## EXERCISE REQUIREMENTS:
Set down all of the data that follows, keeping every character.

## MATERIAL PROVIDED:

□ □ □ □

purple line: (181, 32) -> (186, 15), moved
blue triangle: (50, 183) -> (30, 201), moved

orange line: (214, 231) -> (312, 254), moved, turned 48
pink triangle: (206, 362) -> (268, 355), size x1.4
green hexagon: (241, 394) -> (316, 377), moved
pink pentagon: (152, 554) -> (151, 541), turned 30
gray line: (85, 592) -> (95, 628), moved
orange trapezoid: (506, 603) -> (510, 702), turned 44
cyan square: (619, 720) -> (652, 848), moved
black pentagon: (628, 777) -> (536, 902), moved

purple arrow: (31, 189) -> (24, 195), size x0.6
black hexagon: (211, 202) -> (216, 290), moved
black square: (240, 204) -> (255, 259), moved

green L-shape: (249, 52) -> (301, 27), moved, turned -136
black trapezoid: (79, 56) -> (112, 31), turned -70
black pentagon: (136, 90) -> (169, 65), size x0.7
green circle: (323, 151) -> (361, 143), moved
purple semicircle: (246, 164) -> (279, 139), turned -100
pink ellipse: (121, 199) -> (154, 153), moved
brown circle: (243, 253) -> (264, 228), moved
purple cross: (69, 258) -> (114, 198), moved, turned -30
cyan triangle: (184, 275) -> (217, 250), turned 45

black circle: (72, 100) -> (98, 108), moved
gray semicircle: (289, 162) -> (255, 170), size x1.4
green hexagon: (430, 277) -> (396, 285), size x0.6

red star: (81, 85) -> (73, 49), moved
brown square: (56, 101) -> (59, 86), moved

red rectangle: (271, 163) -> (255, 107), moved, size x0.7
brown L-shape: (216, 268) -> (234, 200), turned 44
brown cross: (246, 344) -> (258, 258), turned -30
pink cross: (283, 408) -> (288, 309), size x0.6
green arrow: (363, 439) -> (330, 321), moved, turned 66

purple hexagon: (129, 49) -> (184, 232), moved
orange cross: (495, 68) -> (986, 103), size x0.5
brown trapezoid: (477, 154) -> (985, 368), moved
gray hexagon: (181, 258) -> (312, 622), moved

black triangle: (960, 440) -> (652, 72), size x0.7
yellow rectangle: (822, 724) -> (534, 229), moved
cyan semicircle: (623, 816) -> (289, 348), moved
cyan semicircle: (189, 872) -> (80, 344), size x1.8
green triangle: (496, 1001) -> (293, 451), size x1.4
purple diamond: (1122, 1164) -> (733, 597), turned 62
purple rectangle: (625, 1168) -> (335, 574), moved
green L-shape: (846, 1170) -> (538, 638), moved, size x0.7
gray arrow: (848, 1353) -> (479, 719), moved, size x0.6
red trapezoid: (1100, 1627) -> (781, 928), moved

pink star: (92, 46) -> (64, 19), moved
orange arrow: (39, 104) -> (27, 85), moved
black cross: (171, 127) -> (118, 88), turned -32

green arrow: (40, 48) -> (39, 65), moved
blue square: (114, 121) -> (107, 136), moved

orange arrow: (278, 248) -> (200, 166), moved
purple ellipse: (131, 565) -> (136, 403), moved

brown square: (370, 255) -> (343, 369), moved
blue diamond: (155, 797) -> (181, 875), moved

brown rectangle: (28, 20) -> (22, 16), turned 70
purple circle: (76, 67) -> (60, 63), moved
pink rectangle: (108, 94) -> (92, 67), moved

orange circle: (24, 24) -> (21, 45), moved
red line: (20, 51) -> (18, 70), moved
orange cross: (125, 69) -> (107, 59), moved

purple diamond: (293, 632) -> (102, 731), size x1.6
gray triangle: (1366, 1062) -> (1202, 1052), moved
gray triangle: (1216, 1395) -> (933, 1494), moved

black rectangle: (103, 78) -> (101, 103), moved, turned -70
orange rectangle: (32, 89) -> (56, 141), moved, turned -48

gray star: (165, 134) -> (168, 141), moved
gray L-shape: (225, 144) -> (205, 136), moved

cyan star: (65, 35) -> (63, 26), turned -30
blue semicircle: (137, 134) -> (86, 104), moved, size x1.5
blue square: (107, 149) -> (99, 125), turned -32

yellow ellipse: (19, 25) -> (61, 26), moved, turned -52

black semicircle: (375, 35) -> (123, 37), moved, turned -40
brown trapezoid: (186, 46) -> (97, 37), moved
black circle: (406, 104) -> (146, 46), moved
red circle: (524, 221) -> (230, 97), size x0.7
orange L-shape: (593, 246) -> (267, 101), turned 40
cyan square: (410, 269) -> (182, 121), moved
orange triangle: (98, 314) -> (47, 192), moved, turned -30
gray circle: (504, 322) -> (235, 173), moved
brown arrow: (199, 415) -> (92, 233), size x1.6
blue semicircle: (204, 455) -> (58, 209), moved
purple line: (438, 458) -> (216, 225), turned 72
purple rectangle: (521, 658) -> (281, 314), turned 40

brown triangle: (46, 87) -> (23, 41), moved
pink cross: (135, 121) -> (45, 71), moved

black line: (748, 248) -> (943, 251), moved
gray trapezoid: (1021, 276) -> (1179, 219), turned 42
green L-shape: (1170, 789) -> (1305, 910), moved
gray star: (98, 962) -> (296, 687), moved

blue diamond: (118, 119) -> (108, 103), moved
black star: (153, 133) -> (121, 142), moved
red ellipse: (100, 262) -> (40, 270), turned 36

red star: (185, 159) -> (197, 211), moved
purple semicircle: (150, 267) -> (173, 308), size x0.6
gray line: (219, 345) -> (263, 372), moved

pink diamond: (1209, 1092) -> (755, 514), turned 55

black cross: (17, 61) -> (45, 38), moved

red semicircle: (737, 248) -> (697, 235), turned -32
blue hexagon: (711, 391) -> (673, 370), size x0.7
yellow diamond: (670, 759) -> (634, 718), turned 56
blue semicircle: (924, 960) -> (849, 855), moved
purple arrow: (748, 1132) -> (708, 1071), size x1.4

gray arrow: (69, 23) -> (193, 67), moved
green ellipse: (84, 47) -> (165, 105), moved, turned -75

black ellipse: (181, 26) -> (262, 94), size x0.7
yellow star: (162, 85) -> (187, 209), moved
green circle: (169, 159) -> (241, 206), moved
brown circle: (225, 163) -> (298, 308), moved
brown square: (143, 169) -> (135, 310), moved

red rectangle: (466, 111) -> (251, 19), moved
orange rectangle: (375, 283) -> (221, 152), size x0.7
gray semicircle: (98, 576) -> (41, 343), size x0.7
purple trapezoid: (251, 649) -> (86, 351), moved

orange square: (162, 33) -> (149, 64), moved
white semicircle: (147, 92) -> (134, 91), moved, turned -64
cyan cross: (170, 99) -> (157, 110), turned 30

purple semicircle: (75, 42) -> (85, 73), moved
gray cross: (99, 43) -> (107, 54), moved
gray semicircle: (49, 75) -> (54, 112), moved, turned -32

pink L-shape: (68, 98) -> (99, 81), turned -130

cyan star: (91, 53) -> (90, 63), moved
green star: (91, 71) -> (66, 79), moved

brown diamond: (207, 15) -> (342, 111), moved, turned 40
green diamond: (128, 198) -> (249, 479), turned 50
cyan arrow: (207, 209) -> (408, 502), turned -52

□ □ □ □

## REPLY TO THE TASK:
purple line: (181, 32) -> (186, 15), moved
blue triangle: (50, 183) -> (30, 201), moved

orange line: (214, 231) -> (312, 254), moved, turned 48
pink triangle: (206, 362) -> (268, 355), size x1.4
green hexagon: (241, 394) -> (316, 377), moved
pink pentagon: (152, 554) -> (151, 541), turned 30
gray line: (85, 592) -> (95, 628), moved
orange trapezoid: (506, 603) -> (510, 702), turned 44
cyan square: (619, 720) -> (652, 848), moved
black pentagon: (628, 777) -> (536, 902), moved

purple arrow: (31, 189) -> (24, 195), size x0.6
black hexagon: (211, 202) -> (216, 290), moved
black square: (240, 204) -> (255, 259), moved

green L-shape: (249, 52) -> (301, 27), moved, turned -136
black trapezoid: (79, 56) -> (112, 31), turned -70
black pentagon: (136, 90) -> (169, 65), size x0.7
green circle: (323, 151) -> (361, 143), moved
purple semicircle: (246, 164) -> (279, 139), turned -100
pink ellipse: (121, 199) -> (154, 153), moved
brown circle: (243, 253) -> (264, 228), moved
purple cross: (69, 258) -> (114, 198), moved, turned -30
cyan triangle: (184, 275) -> (217, 250), turned 45

black circle: (72, 100) -> (98, 108), moved
gray semicircle: (289, 162) -> (255, 170), size x1.4
green hexagon: (430, 277) -> (396, 285), size x0.6

red star: (81, 85) -> (73, 49), moved
brown square: (56, 101) -> (59, 86), moved

red rectangle: (271, 163) -> (255, 107), moved, size x0.7
brown L-shape: (216, 268) -> (234, 200), turned 44
brown cross: (246, 344) -> (258, 258), turned -30
pink cross: (283, 408) -> (288, 309), size x0.6
green arrow: (363, 439) -> (330, 321), moved, turned 66

purple hexagon: (129, 49) -> (184, 232), moved
orange cross: (495, 68) -> (986, 103), size x0.5
brown trapezoid: (477, 154) -> (985, 368), moved
gray hexagon: (181, 258) -> (312, 622), moved

black triangle: (960, 440) -> (652, 72), size x0.7
yellow rectangle: (822, 724) -> (534, 229), moved
cyan semicircle: (623, 816) -> (289, 348), moved
cyan semicircle: (189, 872) -> (80, 344), size x1.8
green triangle: (496, 1001) -> (293, 451), size x1.4
purple diamond: (1122, 1164) -> (733, 597), turned 62
purple rectangle: (625, 1168) -> (335, 574), moved
green L-shape: (846, 1170) -> (538, 638), moved, size x0.7
gray arrow: (848, 1353) -> (479, 719), moved, size x0.6
red trapezoid: (1100, 1627) -> (781, 928), moved

pink star: (92, 46) -> (64, 19), moved
orange arrow: (39, 104) -> (27, 85), moved
black cross: (171, 127) -> (118, 88), turned -32

green arrow: (40, 48) -> (39, 65), moved
blue square: (114, 121) -> (107, 136), moved

orange arrow: (278, 248) -> (200, 166), moved
purple ellipse: (131, 565) -> (136, 403), moved

brown square: (370, 255) -> (343, 369), moved
blue diamond: (155, 797) -> (181, 875), moved

brown rectangle: (28, 20) -> (22, 16), turned 70
purple circle: (76, 67) -> (60, 63), moved
pink rectangle: (108, 94) -> (92, 67), moved

orange circle: (24, 24) -> (21, 45), moved
red line: (20, 51) -> (18, 70), moved
orange cross: (125, 69) -> (107, 59), moved

purple diamond: (293, 632) -> (102, 731), size x1.6
gray triangle: (1366, 1062) -> (1202, 1052), moved
gray triangle: (1216, 1395) -> (933, 1494), moved

black rectangle: (103, 78) -> (101, 103), moved, turned -70
orange rectangle: (32, 89) -> (56, 141), moved, turned -48

gray star: (165, 134) -> (168, 141), moved
gray L-shape: (225, 144) -> (205, 136), moved

cyan star: (65, 35) -> (63, 26), turned -30
blue semicircle: (137, 134) -> (86, 104), moved, size x1.5
blue square: (107, 149) -> (99, 125), turned -32

yellow ellipse: (19, 25) -> (61, 26), moved, turned -52

black semicircle: (375, 35) -> (123, 37), moved, turned -40
brown trapezoid: (186, 46) -> (97, 37), moved
black circle: (406, 104) -> (146, 46), moved
red circle: (524, 221) -> (230, 97), size x0.7
orange L-shape: (593, 246) -> (267, 101), turned 40
cyan square: (410, 269) -> (182, 121), moved
orange triangle: (98, 314) -> (47, 192), moved, turned -30
gray circle: (504, 322) -> (235, 173), moved
brown arrow: (199, 415) -> (92, 233), size x1.6
blue semicircle: (204, 455) -> (58, 209), moved
purple line: (438, 458) -> (216, 225), turned 72
purple rectangle: (521, 658) -> (281, 314), turned 40

brown triangle: (46, 87) -> (23, 41), moved
pink cross: (135, 121) -> (45, 71), moved

black line: (748, 248) -> (943, 251), moved
gray trapezoid: (1021, 276) -> (1179, 219), turned 42
green L-shape: (1170, 789) -> (1305, 910), moved
gray star: (98, 962) -> (296, 687), moved

blue diamond: (118, 119) -> (108, 103), moved
black star: (153, 133) -> (121, 142), moved
red ellipse: (100, 262) -> (40, 270), turned 36

red star: (185, 159) -> (197, 211), moved
purple semicircle: (150, 267) -> (173, 308), size x0.6
gray line: (219, 345) -> (263, 372), moved

pink diamond: (1209, 1092) -> (755, 514), turned 55

black cross: (17, 61) -> (45, 38), moved

red semicircle: (737, 248) -> (697, 235), turned -32
blue hexagon: (711, 391) -> (673, 370), size x0.7
yellow diamond: (670, 759) -> (634, 718), turned 56
blue semicircle: (924, 960) -> (849, 855), moved
purple arrow: (748, 1132) -> (708, 1071), size x1.4

gray arrow: (69, 23) -> (193, 67), moved
green ellipse: (84, 47) -> (165, 105), moved, turned -75

black ellipse: (181, 26) -> (262, 94), size x0.7
yellow star: (162, 85) -> (187, 209), moved
green circle: (169, 159) -> (241, 206), moved
brown circle: (225, 163) -> (298, 308), moved
brown square: (143, 169) -> (135, 310), moved

red rectangle: (466, 111) -> (251, 19), moved
orange rectangle: (375, 283) -> (221, 152), size x0.7
gray semicircle: (98, 576) -> (41, 343), size x0.7
purple trapezoid: (251, 649) -> (86, 351), moved

orange square: (162, 33) -> (149, 64), moved
white semicircle: (147, 92) -> (134, 91), moved, turned -64
cyan cross: (170, 99) -> (157, 110), turned 30

purple semicircle: (75, 42) -> (85, 73), moved
gray cross: (99, 43) -> (107, 54), moved
gray semicircle: (49, 75) -> (54, 112), moved, turned -32

pink L-shape: (68, 98) -> (99, 81), turned -130

cyan star: (91, 53) -> (90, 63), moved
green star: (91, 71) -> (66, 79), moved

brown diamond: (207, 15) -> (342, 111), moved, turned 40
green diamond: (128, 198) -> (249, 479), turned 50
cyan arrow: (207, 209) -> (408, 502), turned -52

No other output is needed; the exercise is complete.